[Dataset excerpt]
————

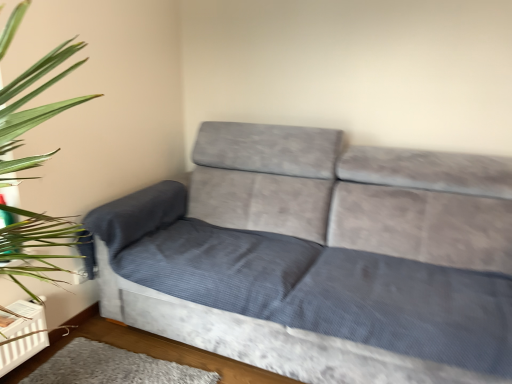
Where is `gray soft rug at lower center`? gray soft rug at lower center is located at coordinates (112, 367).

The width and height of the screenshot is (512, 384). Describe the element at coordinates (112, 367) in the screenshot. I see `gray soft rug at lower center` at that location.

What do you see at coordinates (321, 258) in the screenshot?
I see `velvet gray couch at center` at bounding box center [321, 258].

In order to click on velvet gray couch at center in this screenshot , I will do `click(321, 258)`.

Find the location of a particular element. This screenshot has width=512, height=384. gray soft rug at lower center is located at coordinates (112, 367).

Which object is positioned more to the left, velvet gray couch at center or gray soft rug at lower center?

From the viewer's perspective, gray soft rug at lower center appears more on the left side.

Is velvet gray couch at center further to the viewer compared to gray soft rug at lower center?

No, velvet gray couch at center is closer to the viewer.

Considering the points (511, 323) and (136, 368), which point is behind, point (511, 323) or point (136, 368)?

Point (136, 368)

From the image's perspective, is velvet gray couch at center positioned above or below gray soft rug at lower center?

A: velvet gray couch at center is above gray soft rug at lower center.

From a real-world perspective, which is physically below, velvet gray couch at center or gray soft rug at lower center?

In real-world perspective, gray soft rug at lower center is lower.

Can you confirm if velvet gray couch at center is wider than gray soft rug at lower center?

Yes, velvet gray couch at center is wider than gray soft rug at lower center.

Considering the sizes of objects velvet gray couch at center and gray soft rug at lower center in the image provided, who is taller, velvet gray couch at center or gray soft rug at lower center?

Standing taller between the two is velvet gray couch at center.

Considering the sizes of objects velvet gray couch at center and gray soft rug at lower center in the image provided, who is smaller, velvet gray couch at center or gray soft rug at lower center?

With smaller size is gray soft rug at lower center.

Is velvet gray couch at center surrounding gray soft rug at lower center?

No, gray soft rug at lower center is not a part of velvet gray couch at center.

Is velvet gray couch at center far from gray soft rug at lower center?

No, velvet gray couch at center is in close proximity to gray soft rug at lower center.

Looking at this image, is velvet gray couch at center looking in the opposite direction of gray soft rug at lower center?

No.

How many degrees apart are the facing directions of velvet gray couch at center and gray soft rug at lower center?

There is a 3.99-degree angle between the facing directions of velvet gray couch at center and gray soft rug at lower center.

Find the location of a particular element. studio couch above the gray soft rug at lower center (from the image's perspective) is located at coordinates (321, 258).

Which object is positioned more to the left, gray soft rug at lower center or velvet gray couch at center?

From the viewer's perspective, gray soft rug at lower center appears more on the left side.

Considering their positions, is gray soft rug at lower center located in front of or behind velvet gray couch at center?

Clearly, gray soft rug at lower center is behind velvet gray couch at center.

Does point (112, 354) come behind point (148, 225)?

No, it is not.

From the image's perspective, would you say gray soft rug at lower center is positioned over velvet gray couch at center?

No, from the image's perspective, gray soft rug at lower center is not above velvet gray couch at center.

From a real-world perspective, is gray soft rug at lower center located higher than velvet gray couch at center?

No, from a real-world perspective, gray soft rug at lower center is not on top of velvet gray couch at center.

Which of these two, gray soft rug at lower center or velvet gray couch at center, is wider?

Wider between the two is velvet gray couch at center.

Between gray soft rug at lower center and velvet gray couch at center, which one has more height?

Standing taller between the two is velvet gray couch at center.

Considering the relative sizes of gray soft rug at lower center and velvet gray couch at center in the image provided, is gray soft rug at lower center bigger than velvet gray couch at center?

No.

Would you say gray soft rug at lower center is inside or outside velvet gray couch at center?

The correct answer is: outside.

Is gray soft rug at lower center positioned far away from velvet gray couch at center?

gray soft rug at lower center is near velvet gray couch at center, not far away.

Is gray soft rug at lower center oriented away from velvet gray couch at center?

Yes, gray soft rug at lower center is positioned with its back facing velvet gray couch at center.

Where is `mat below the velvet gray couch at center (from the image's perspective)`? This screenshot has height=384, width=512. mat below the velvet gray couch at center (from the image's perspective) is located at coordinates tap(112, 367).

In order to click on mat that is under the velvet gray couch at center (from a real-world perspective) in this screenshot , I will do `click(112, 367)`.

Find the location of a particular element. studio couch that is above the gray soft rug at lower center (from a real-world perspective) is located at coordinates (321, 258).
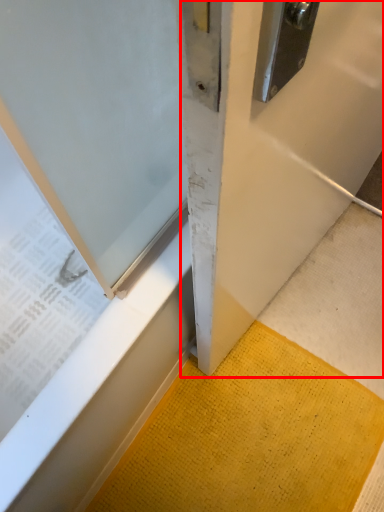
Question: Where is door (annotated by the red box) located in relation to doormat in the image?

Choices:
 (A) right
 (B) left

Answer: (A)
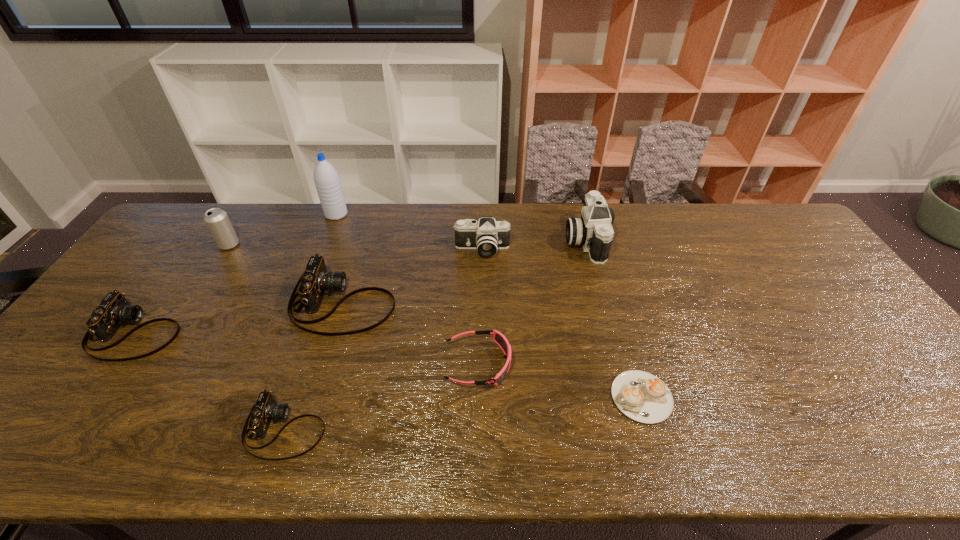
Locate an element on the screen. The image size is (960, 540). vacant region located on the front-facing side of the fifth shortest object is located at coordinates (459, 302).

Identify the location of free spot located 0.310m on the front-facing side of the second smallest brown camera. (296, 332).

In order to click on free location located 0.170m on the front-facing side of the goggles in this screenshot , I will do `click(578, 363)`.

Identify the location of blank space located 0.060m on the front-facing side of the smallest brown camera. Image resolution: width=960 pixels, height=540 pixels. (x=352, y=428).

The image size is (960, 540). Identify the location of vacant space located on the front of the shortest object. (657, 446).

I want to click on water bottle situated at the far edge, so click(x=326, y=178).

Locate an element on the screen. This screenshot has width=960, height=540. beer can that is positioned at the far edge is located at coordinates (217, 221).

Find the location of `camera situated at the near edge`. camera situated at the near edge is located at coordinates (265, 410).

Locate an element on the screen. The width and height of the screenshot is (960, 540). cappuccino present at the near edge is located at coordinates (643, 397).

At what (x,y) coordinates should I click in order to perform the action: click on object situated at the left edge. Please return your answer as a coordinate pair (x, y). Looking at the image, I should click on (114, 310).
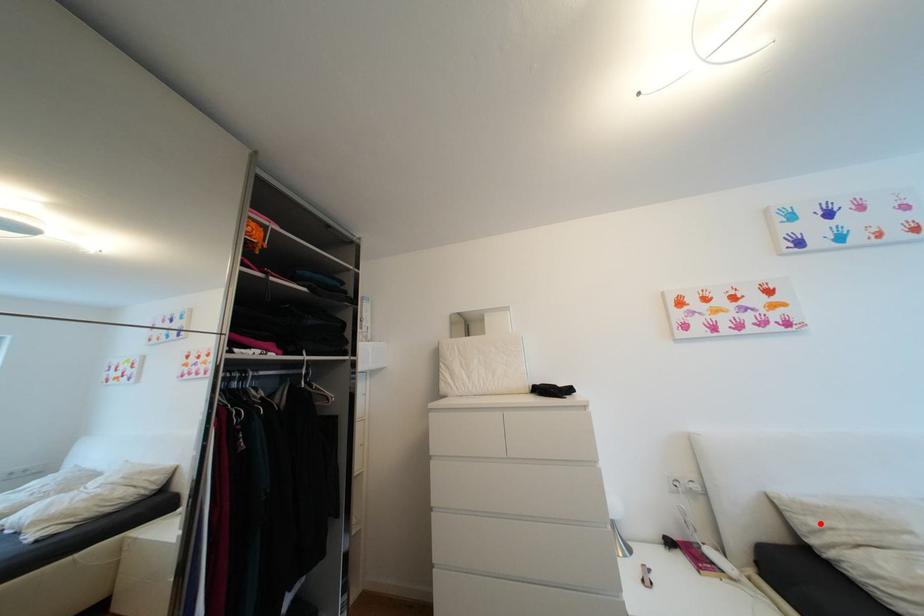
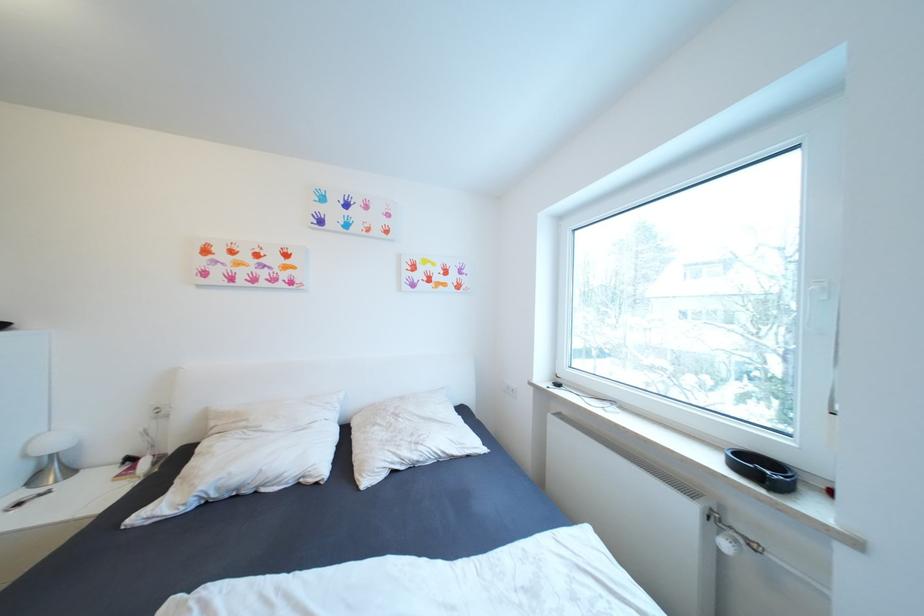
The point at the highlighted location is marked in the first image. Where is the corresponding point in the second image?

(220, 424)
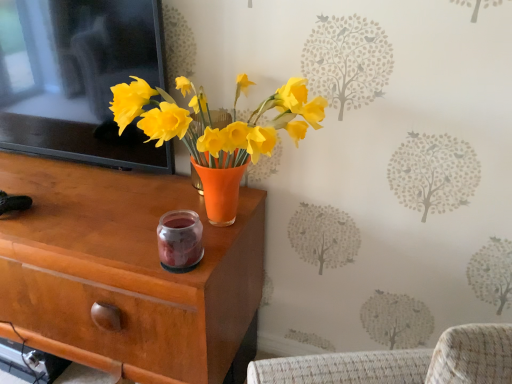
What is the approximate width of wooden desk at center?

It is 19.29 inches.

Describe the element at coordinates (125, 272) in the screenshot. I see `wooden desk at center` at that location.

Where is `wooden desk at center`? This screenshot has height=384, width=512. wooden desk at center is located at coordinates (125, 272).

Image resolution: width=512 pixels, height=384 pixels. Identify the location of wooden desk at center. (125, 272).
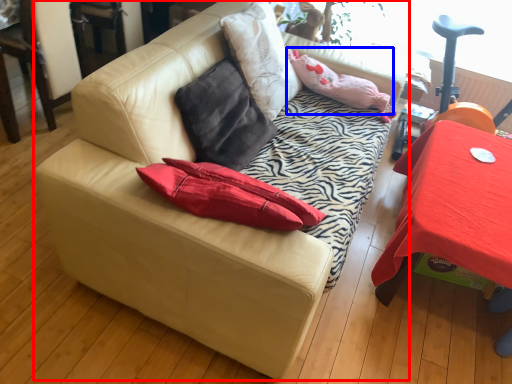
Question: Among these objects, which one is nearest to the camera, studio couch (highlighted by a red box) or pillow (highlighted by a blue box)?

Choices:
 (A) studio couch
 (B) pillow

Answer: (A)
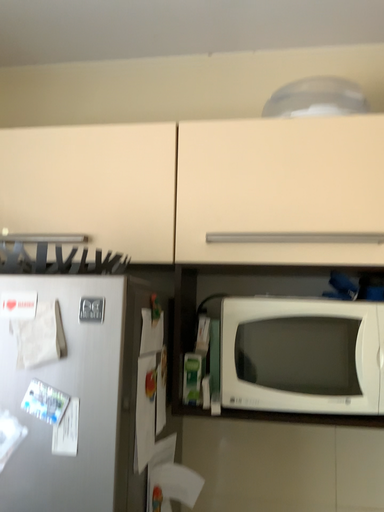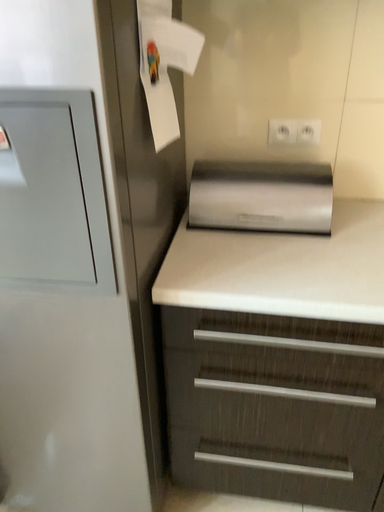
Question: Which way did the camera rotate in the video?

Choices:
 (A) rotated downward
 (B) rotated upward

Answer: (A)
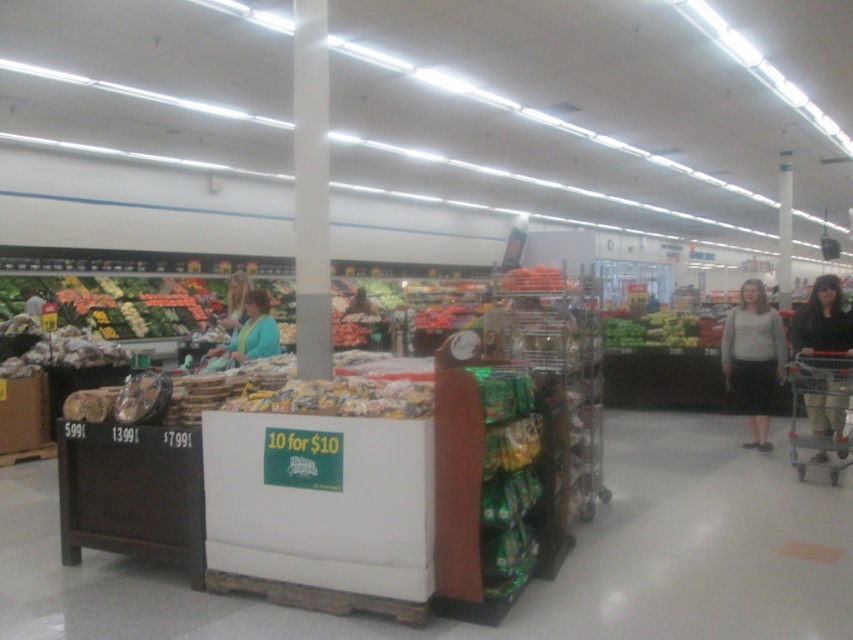
You are a customer in the grocery store and want to walk from the snack display to the entrance. There is a metallic silver shopping cart at lower right and a teal fabric jacket at center in your path. Which object might block your path more due to its width?

The metallic silver shopping cart at lower right might block the path more than the teal fabric jacket at center because it is wider according to the description.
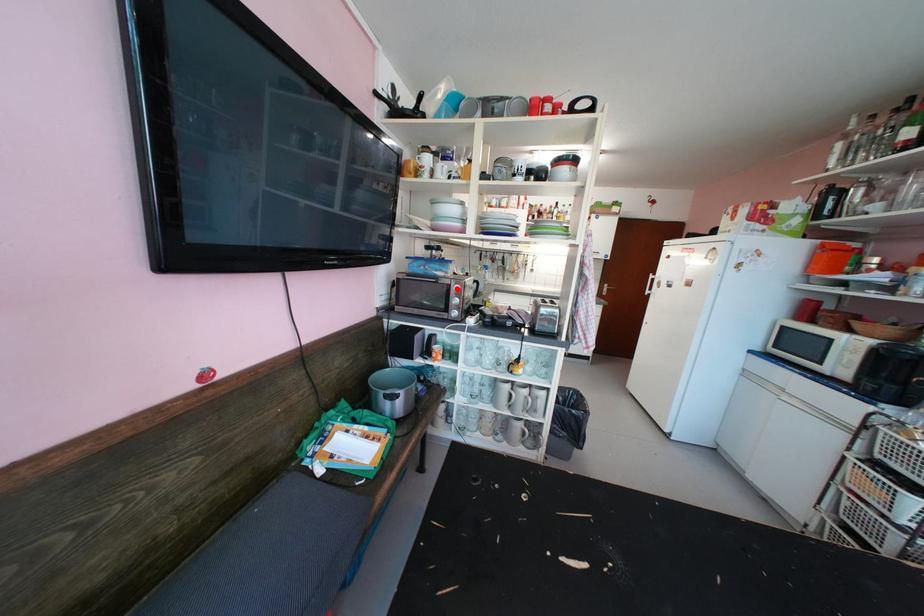
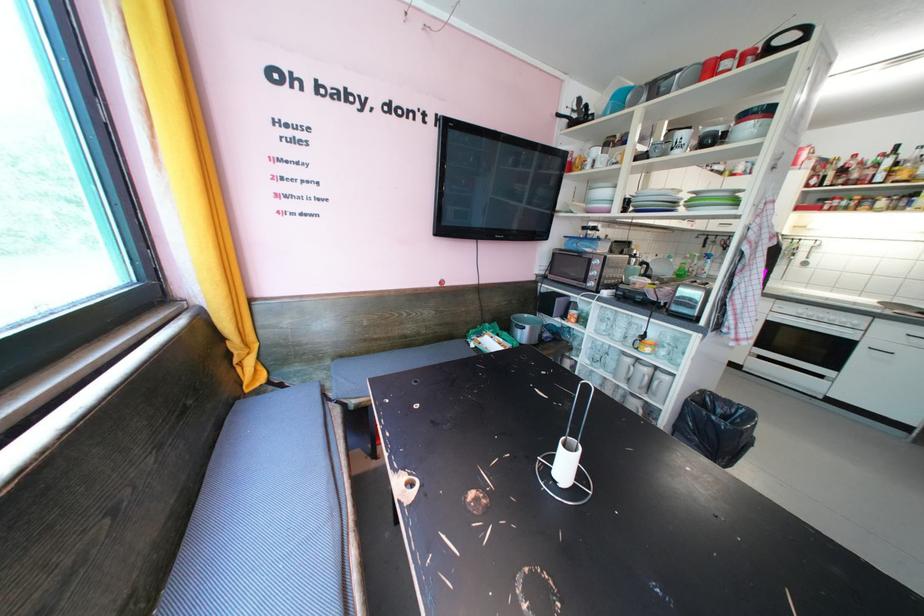
The point at the highlighted location is marked in the first image. Where is the corresponding point in the second image?

(599, 262)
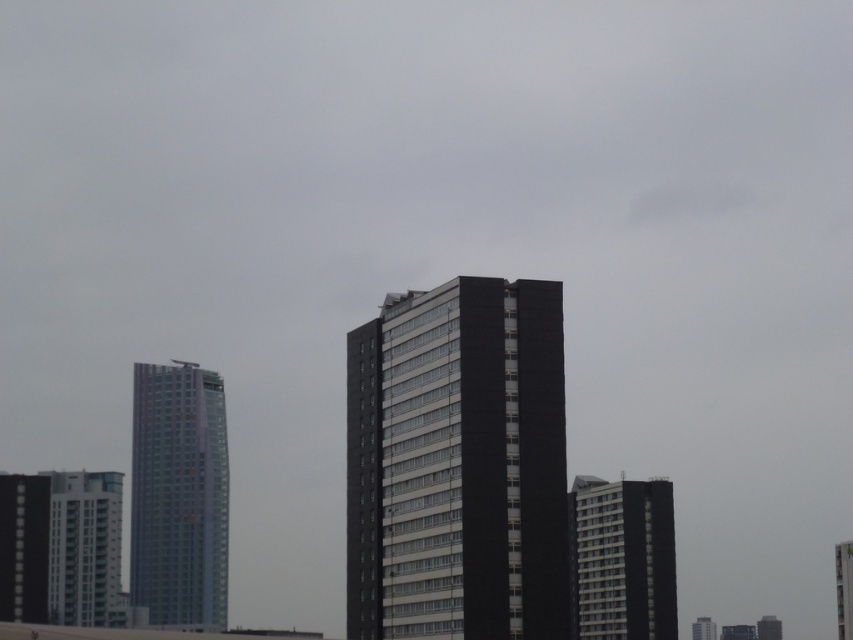
You are a delivery drone with a wingspan of 3 feet. You need to fly from the smooth glass tower at center to the smooth gray building at lower right. Can you safely navigate the space between them without hitting either building?

The distance between the smooth gray building at lower right and the smooth glass tower at center is 42.19 feet. Since your drone has a wingspan of 3 feet, there is ample space to safely navigate between them without any collision risks.

You are a city planner reviewing a new architectural design. You need to determine the spatial relationship between the black matte building at center and the white glossy building at lower right. Based on the image, which building is positioned to the right of the other?

The black matte building at center is to the left of white glossy building at lower right, so the white glossy building at lower right is positioned to the right of the black matte building at center.

You are standing in a city square and want to take a photo of the black matte building at center. The camera you have can focus on objects up to 100 meters away. Will the building be in focus?

The black matte building at center is 101.66 meters away from the viewer, which is beyond the camera focus limit of 100 meters. Therefore, the building will not be in focus.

————

# [Required task]
Please copy out the lines of the records verbatim, from the line containing "A: velvet gray" through the line containing "Yes, velvet gray", with both of those lines included.

# [Task solution]
A: velvet gray couch at center is above gray soft rug at lower center.

From a real-world perspective, which is physically below, velvet gray couch at center or gray soft rug at lower center?

In real-world perspective, gray soft rug at lower center is lower.

Can you confirm if velvet gray couch at center is wider than gray soft rug at lower center?

Yes, velvet gray couch at center is wider than gray soft rug at lower center.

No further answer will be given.